Content starts

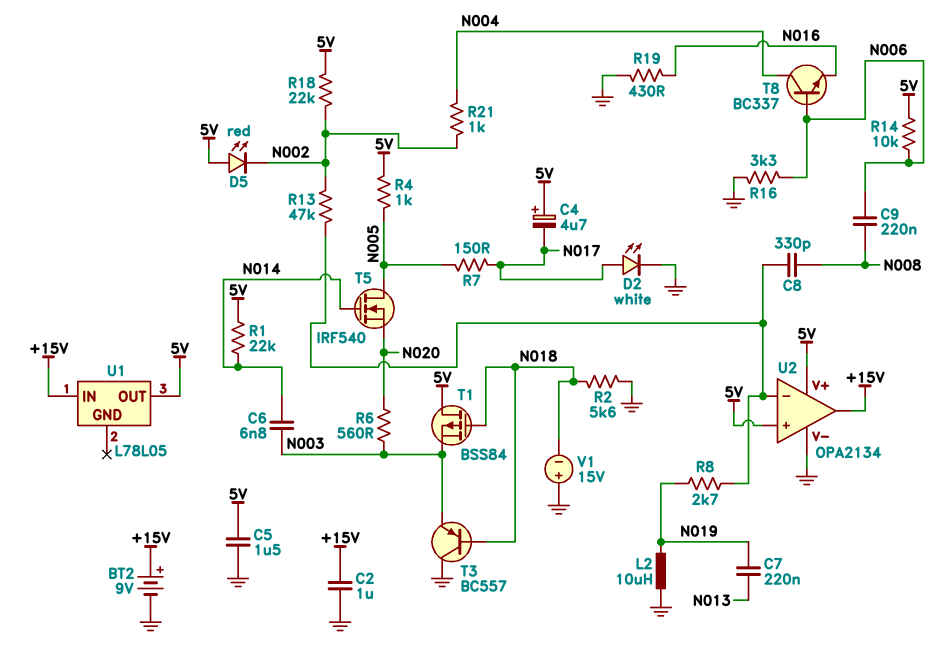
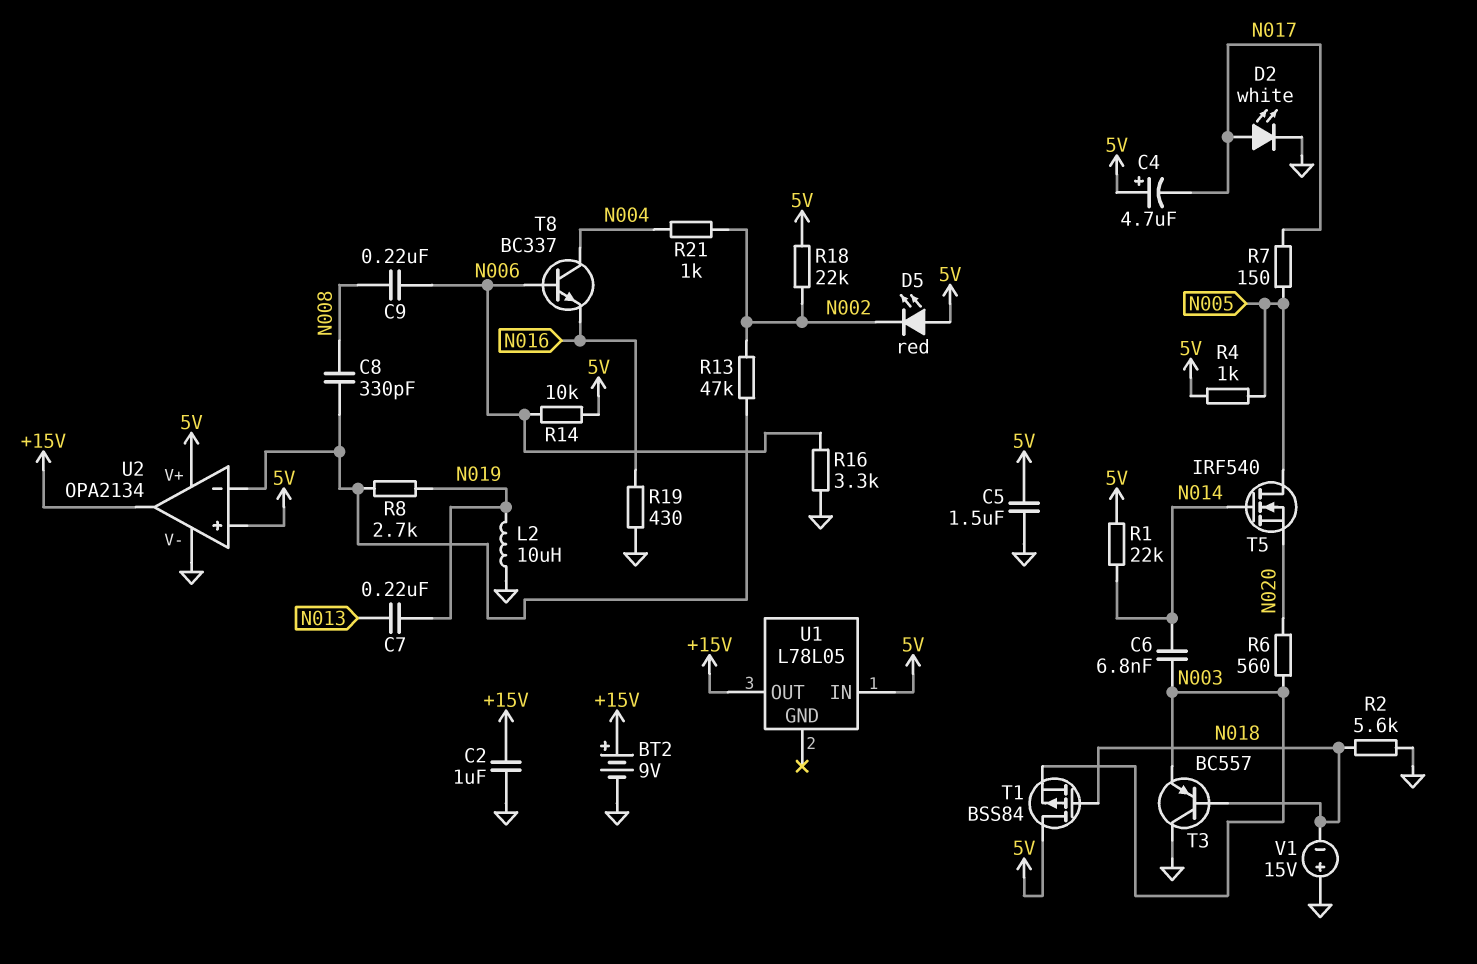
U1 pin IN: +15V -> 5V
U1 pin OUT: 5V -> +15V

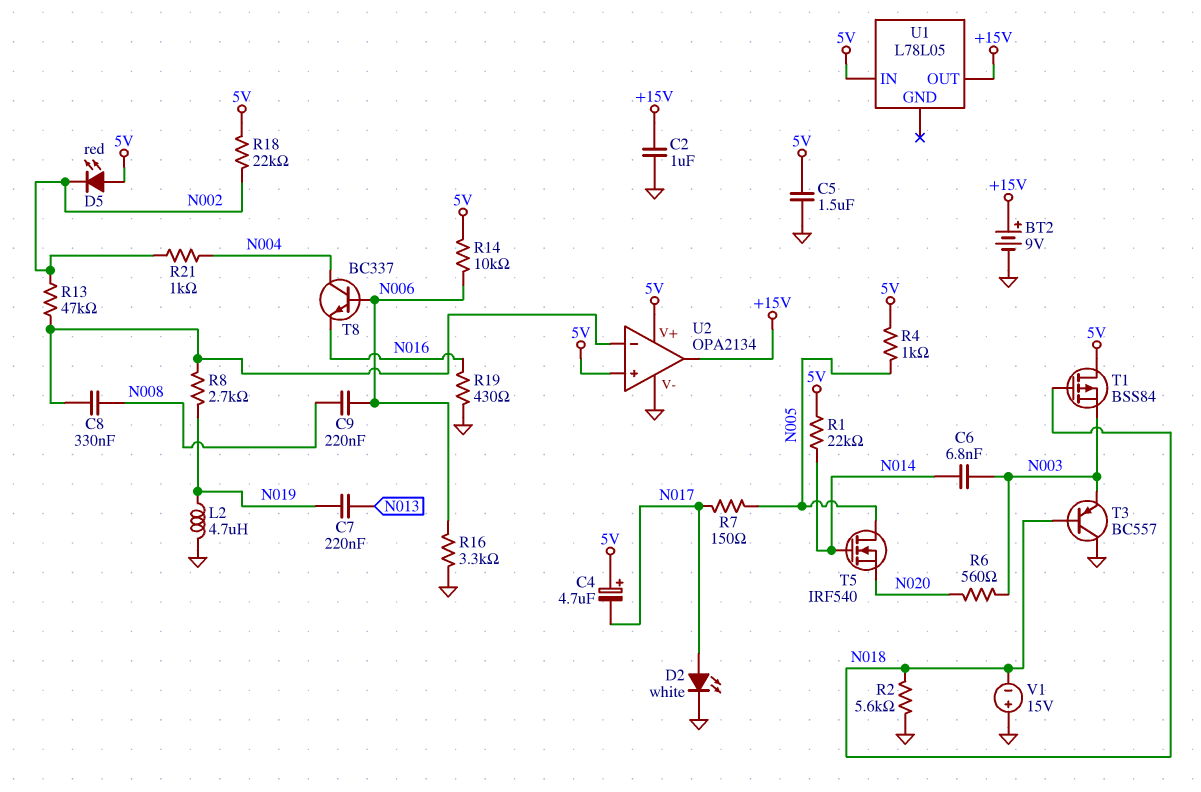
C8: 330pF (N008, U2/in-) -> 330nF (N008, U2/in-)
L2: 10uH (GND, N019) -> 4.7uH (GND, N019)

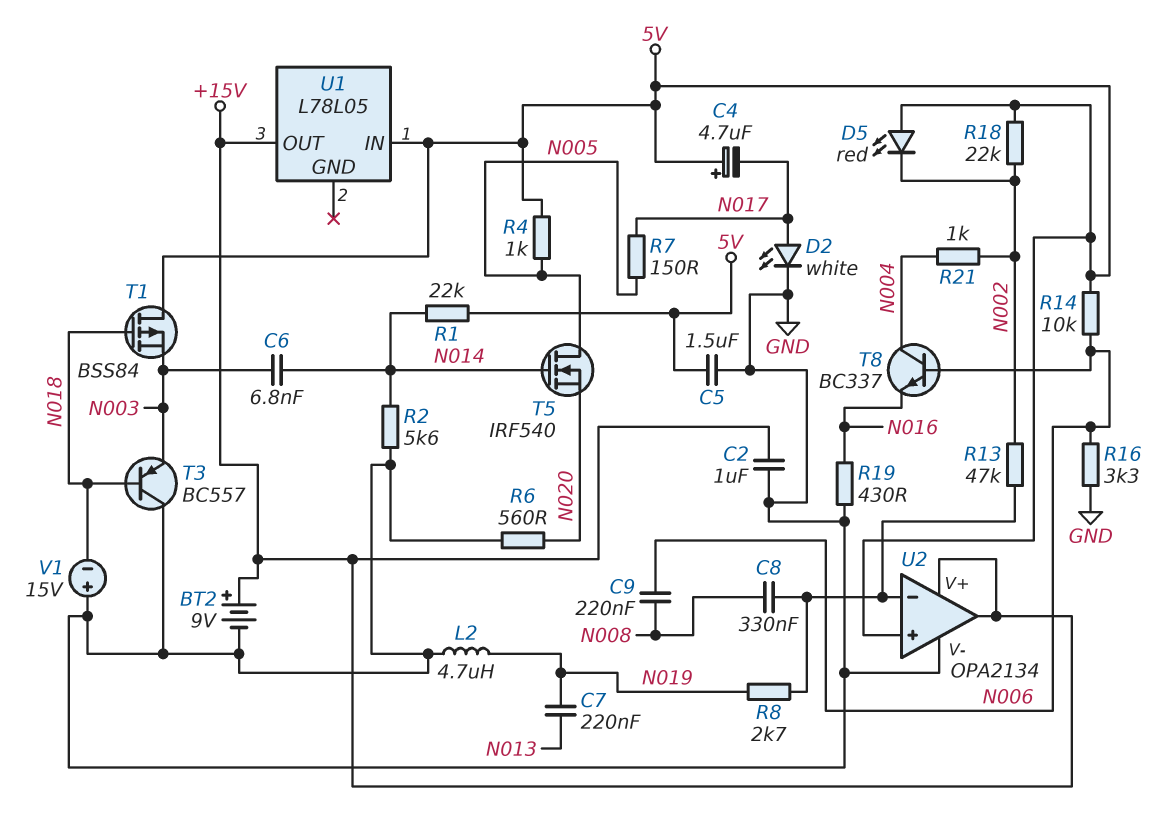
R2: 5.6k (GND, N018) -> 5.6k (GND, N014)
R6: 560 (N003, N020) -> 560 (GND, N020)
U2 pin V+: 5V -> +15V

Content ends
Content starts

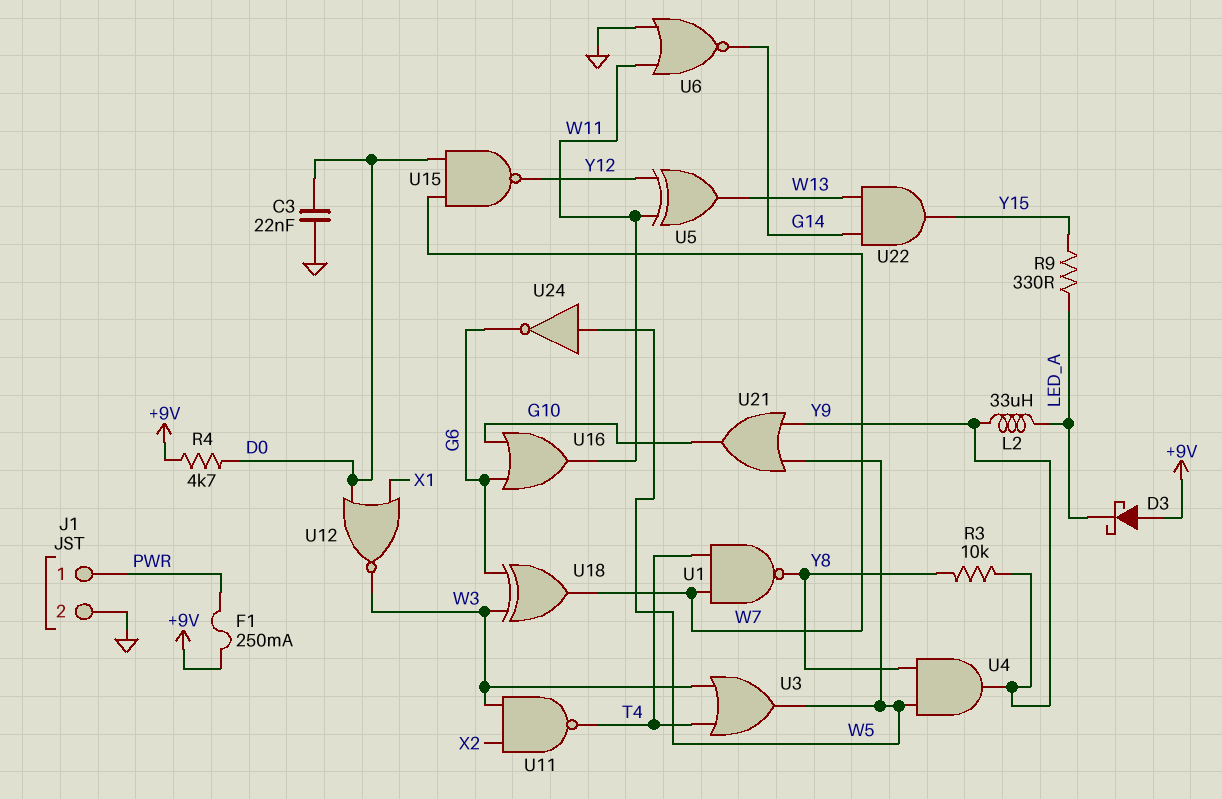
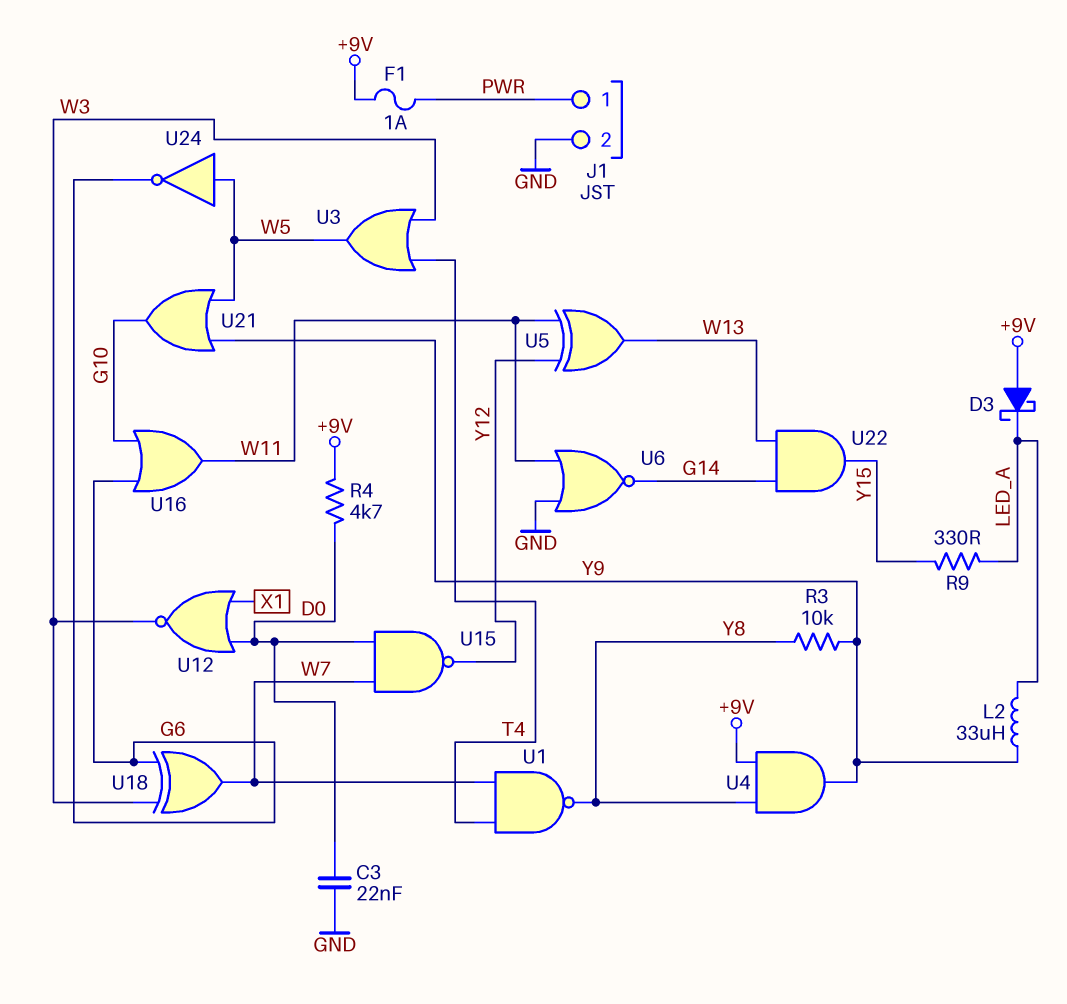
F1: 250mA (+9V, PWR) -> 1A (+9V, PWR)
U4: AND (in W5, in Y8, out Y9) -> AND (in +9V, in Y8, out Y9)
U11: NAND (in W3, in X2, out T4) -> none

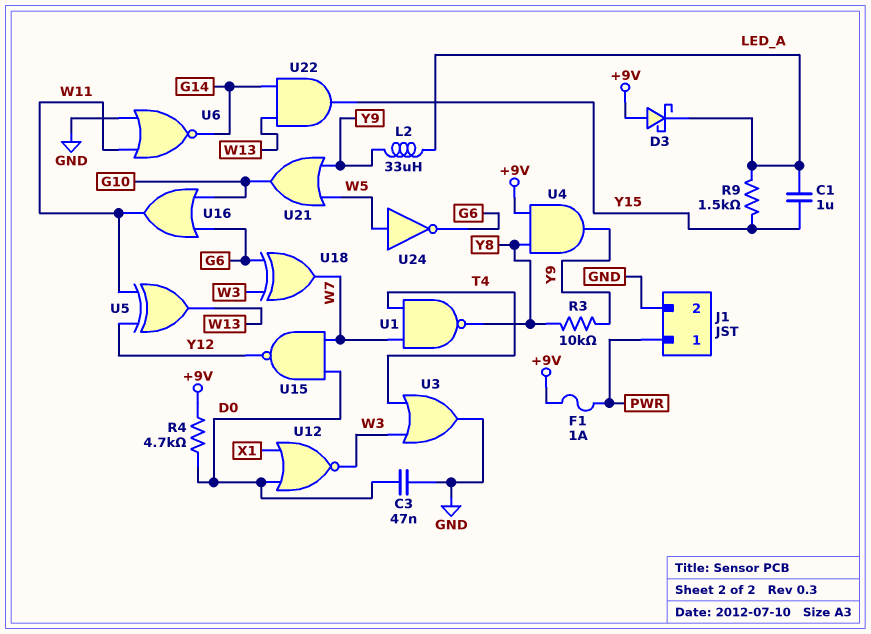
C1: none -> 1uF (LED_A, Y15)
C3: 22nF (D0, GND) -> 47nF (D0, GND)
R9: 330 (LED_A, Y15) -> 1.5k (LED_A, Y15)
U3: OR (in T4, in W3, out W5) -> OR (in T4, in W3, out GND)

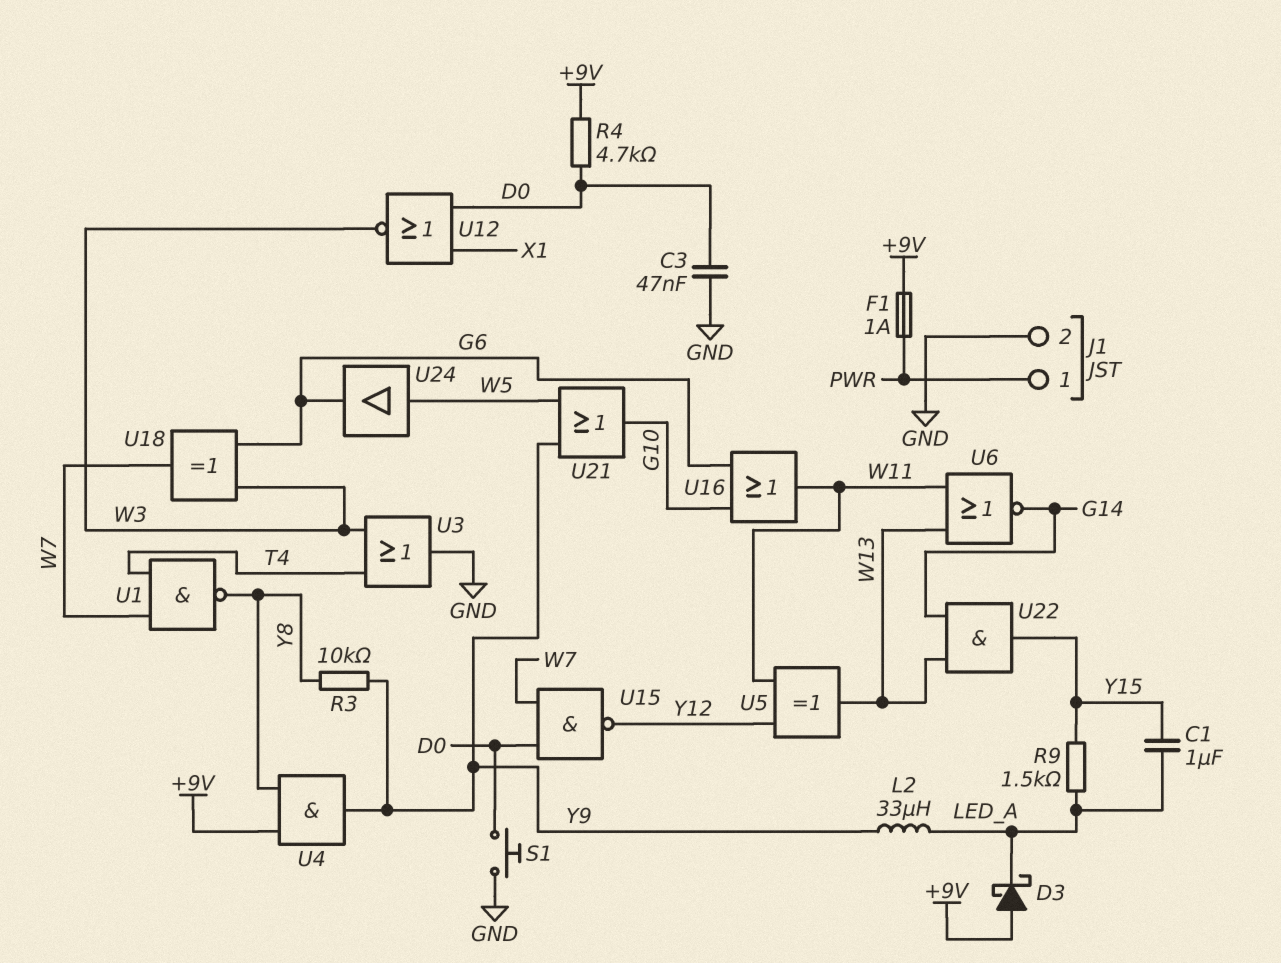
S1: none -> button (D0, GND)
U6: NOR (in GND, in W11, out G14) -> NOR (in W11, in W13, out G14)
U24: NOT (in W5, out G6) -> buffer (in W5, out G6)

Content ends

_Problem_: Find the lines above that contain the word "none" and collect them.

_Result_:
U11: NAND (in W3, in X2, out T4) -> none
C1: none -> 1uF (LED_A, Y15)
S1: none -> button (D0, GND)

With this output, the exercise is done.